━━━ RECORDS SUPPLIED ━━━
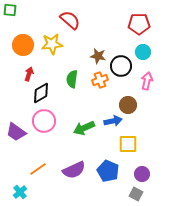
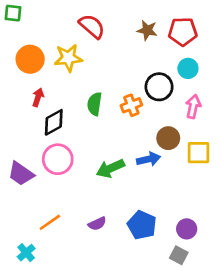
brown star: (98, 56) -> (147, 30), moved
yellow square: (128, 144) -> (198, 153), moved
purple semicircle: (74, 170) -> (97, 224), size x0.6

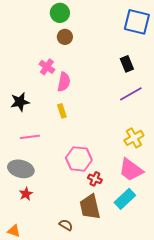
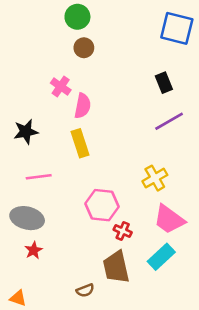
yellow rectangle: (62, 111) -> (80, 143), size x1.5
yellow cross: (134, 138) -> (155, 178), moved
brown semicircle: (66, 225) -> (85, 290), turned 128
━━━
━━━ RECORDS SUPPLIED ━━━
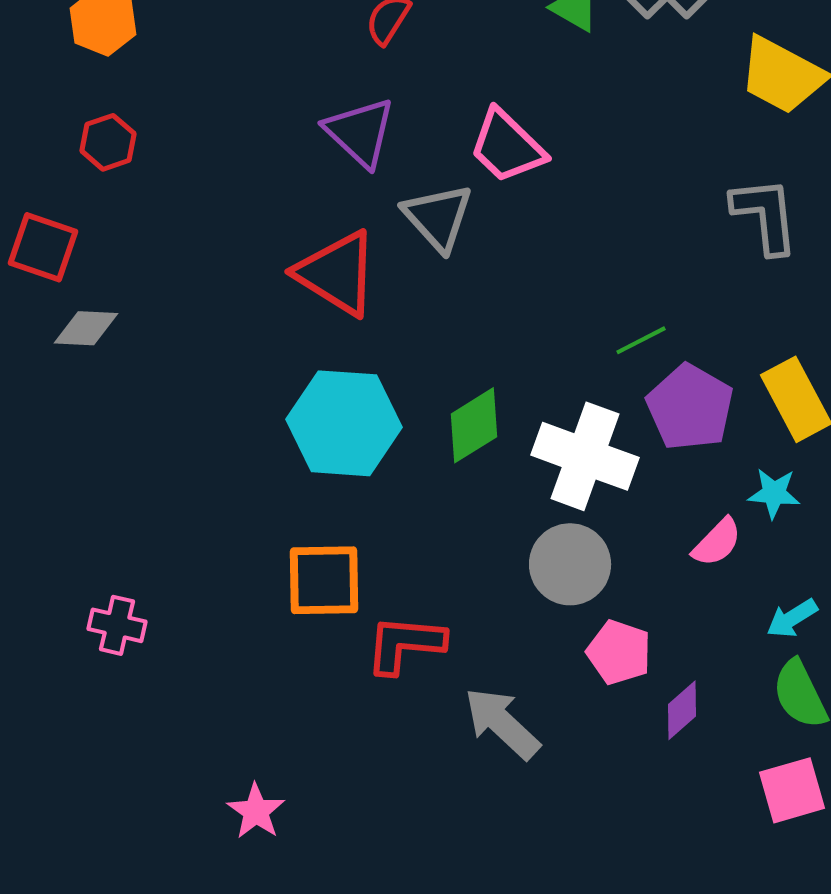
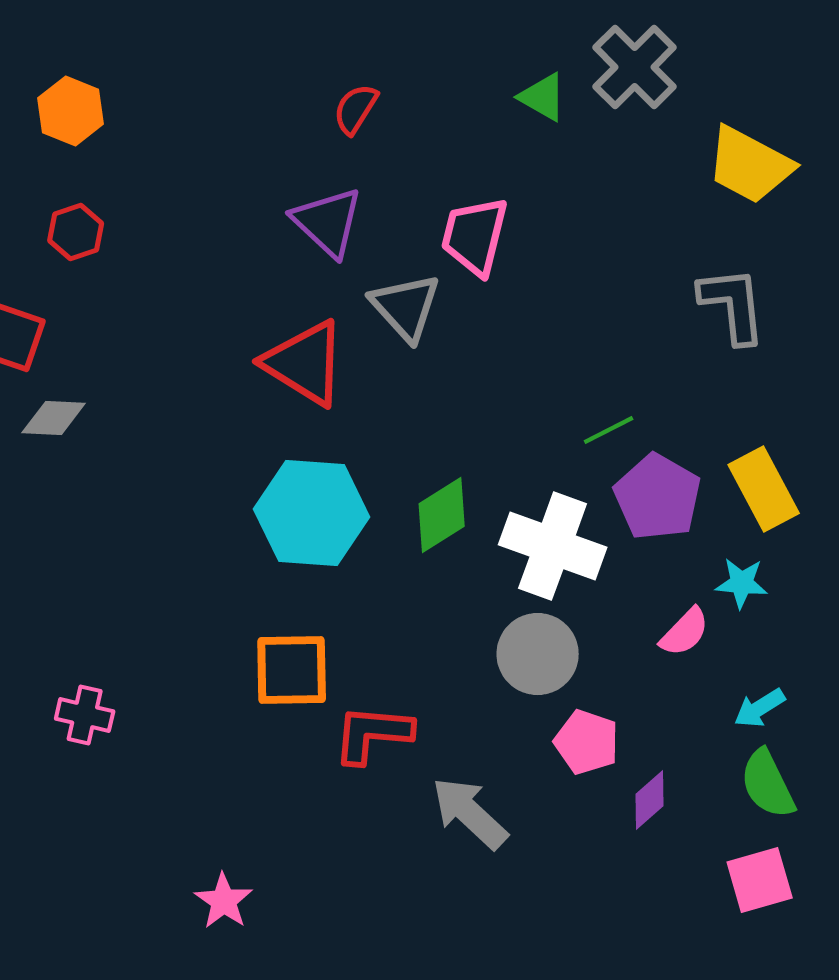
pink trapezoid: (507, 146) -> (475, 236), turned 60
━━━
━━━ RECORDS SUPPLIED ━━━
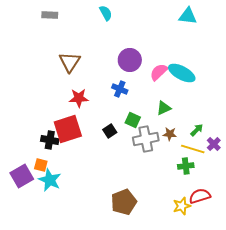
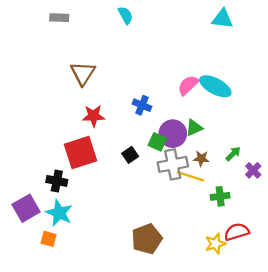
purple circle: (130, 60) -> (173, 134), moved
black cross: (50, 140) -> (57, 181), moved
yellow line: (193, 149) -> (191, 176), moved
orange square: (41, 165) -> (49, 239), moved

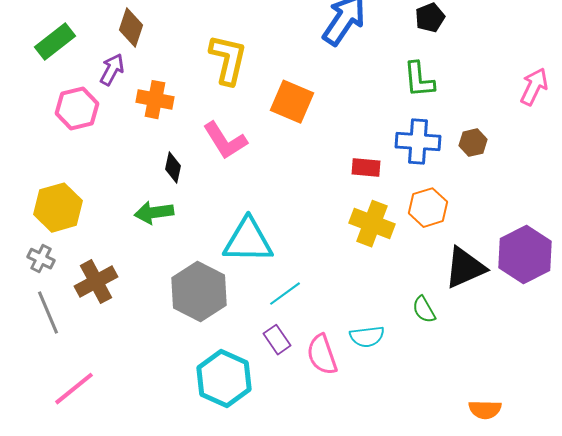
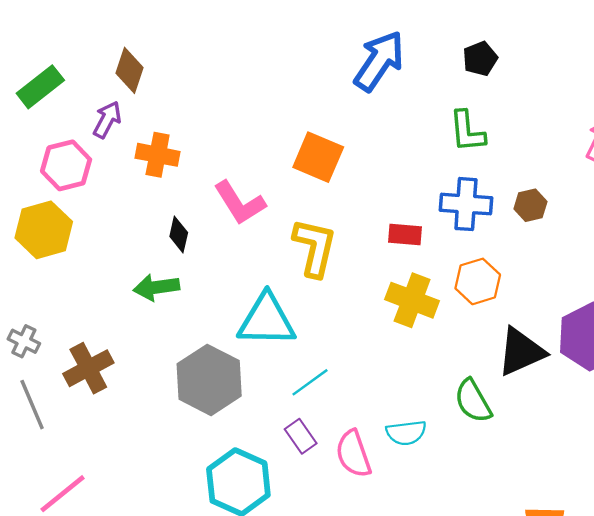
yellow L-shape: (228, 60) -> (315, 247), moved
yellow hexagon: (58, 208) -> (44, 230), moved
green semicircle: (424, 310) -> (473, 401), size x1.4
━━━
→ EXERCISE DETAILS: Would you quote everything above from the line containing "yellow L-shape: (228, 60)" down to the line containing "green semicircle: (424, 310)"? Include both of those lines and nothing else.

→ PROBLEM SOLUTION:
yellow L-shape: (228, 60) -> (315, 247), moved
yellow hexagon: (58, 208) -> (44, 230), moved
green semicircle: (424, 310) -> (473, 401), size x1.4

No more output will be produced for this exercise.